[Object state comparisons]
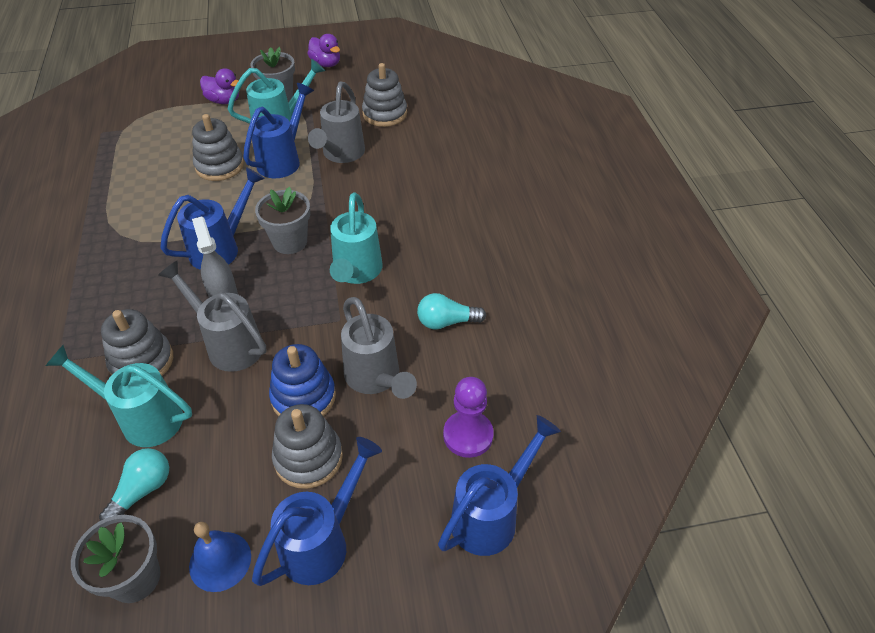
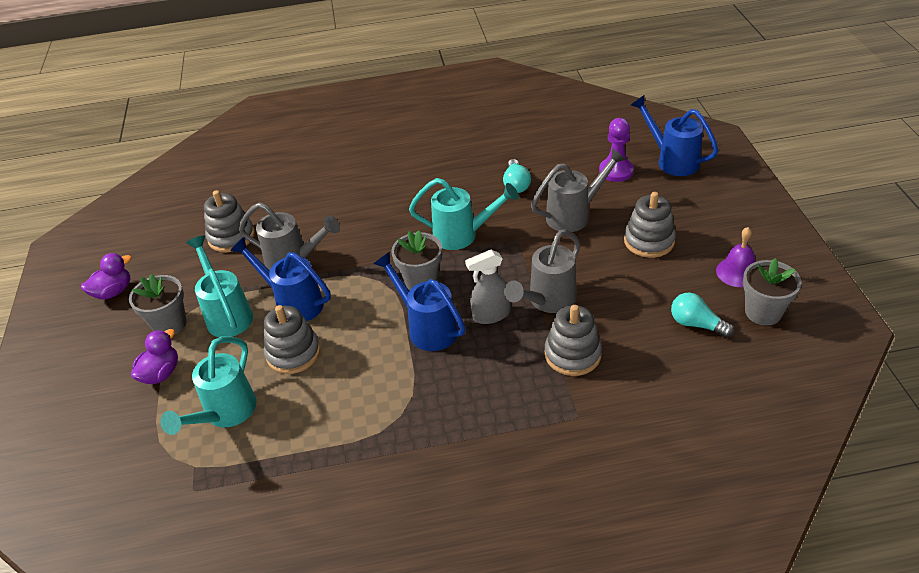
camera: 85 degrees left, 5 degrees down
turquoise watering can [46,345,192,447] -> turquoise watering can moved to [161,336,257,435]
blue bell [189,522,251,592] -> purple bell [716,227,755,287]
blue watering can [252,437,382,586] -> none
blue stacking toy [269,344,336,416] -> none

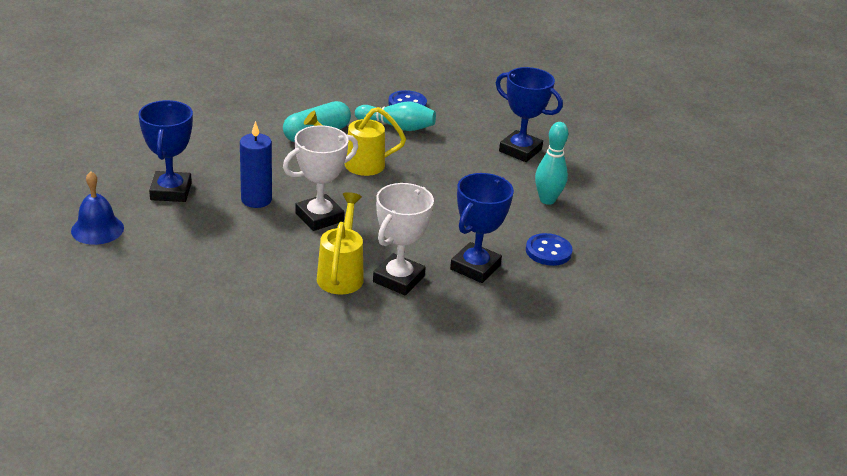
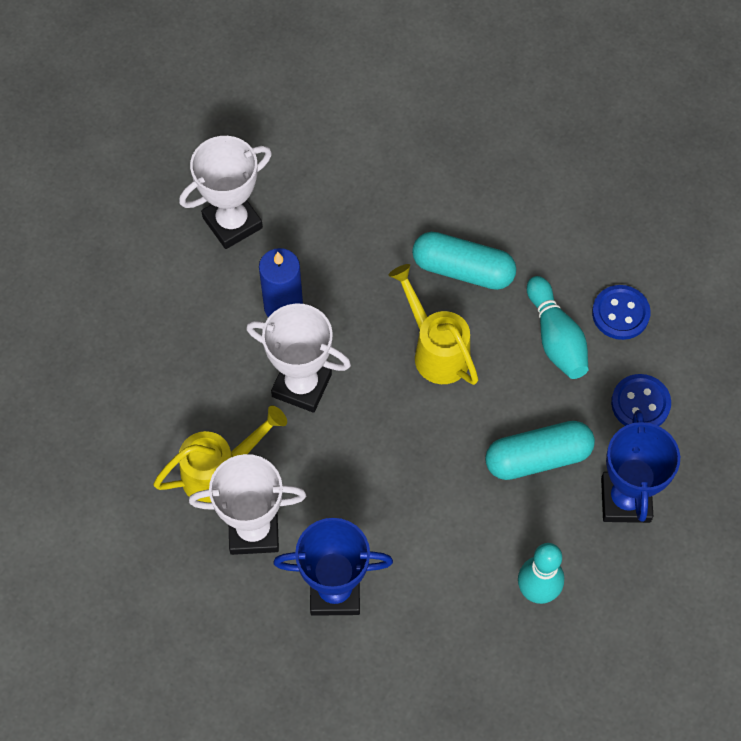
camera: 60 degrees right, 30 degrees up
blue bell [71,171,124,245] -> none
blue trophy [138,100,193,202] -> white trophy [179,136,272,249]
blue button [526,233,573,266] -> blue button moved to [611,374,671,426]
none -> turquoise capsule [485,421,595,480]

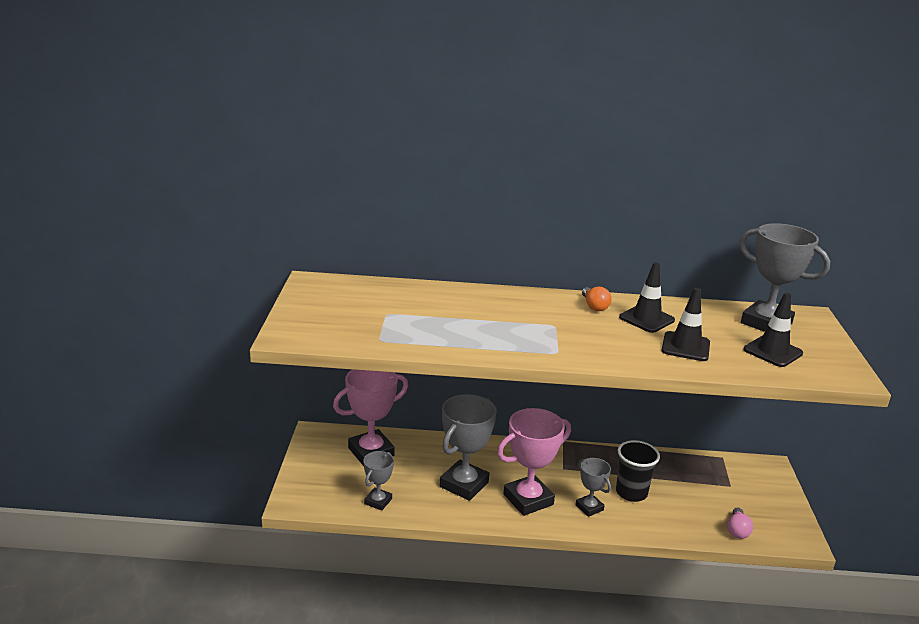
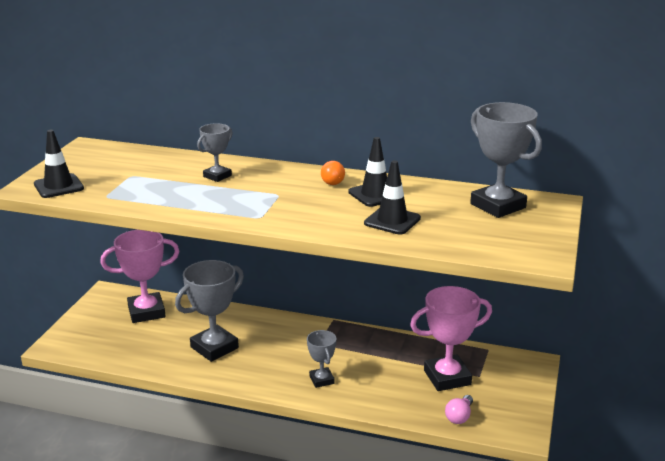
camera: 15 degrees right, 0 degrees up
grey trophy [363,451,394,511] -> grey trophy moved to [197,123,233,182]
pink trophy [497,408,571,516] -> pink trophy moved to [410,286,492,391]
black cup [616,440,660,502] -> none
black traffic cone [743,293,803,367] -> black traffic cone moved to [34,130,84,198]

— Task instructions —
From the first line to the last, copy the records above exactly and drop any pictures.

— Answer to this task —
camera: 85 degrees left, 5 degrees down
turquoise watering can [46,345,192,447] -> turquoise watering can moved to [161,336,257,435]
blue bell [189,522,251,592] -> purple bell [716,227,755,287]
blue watering can [252,437,382,586] -> none
blue stacking toy [269,344,336,416] -> none

camera: 60 degrees right, 30 degrees up
blue bell [71,171,124,245] -> none
blue trophy [138,100,193,202] -> white trophy [179,136,272,249]
blue button [526,233,573,266] -> blue button moved to [611,374,671,426]
none -> turquoise capsule [485,421,595,480]

camera: 15 degrees right, 0 degrees up
grey trophy [363,451,394,511] -> grey trophy moved to [197,123,233,182]
pink trophy [497,408,571,516] -> pink trophy moved to [410,286,492,391]
black cup [616,440,660,502] -> none
black traffic cone [743,293,803,367] -> black traffic cone moved to [34,130,84,198]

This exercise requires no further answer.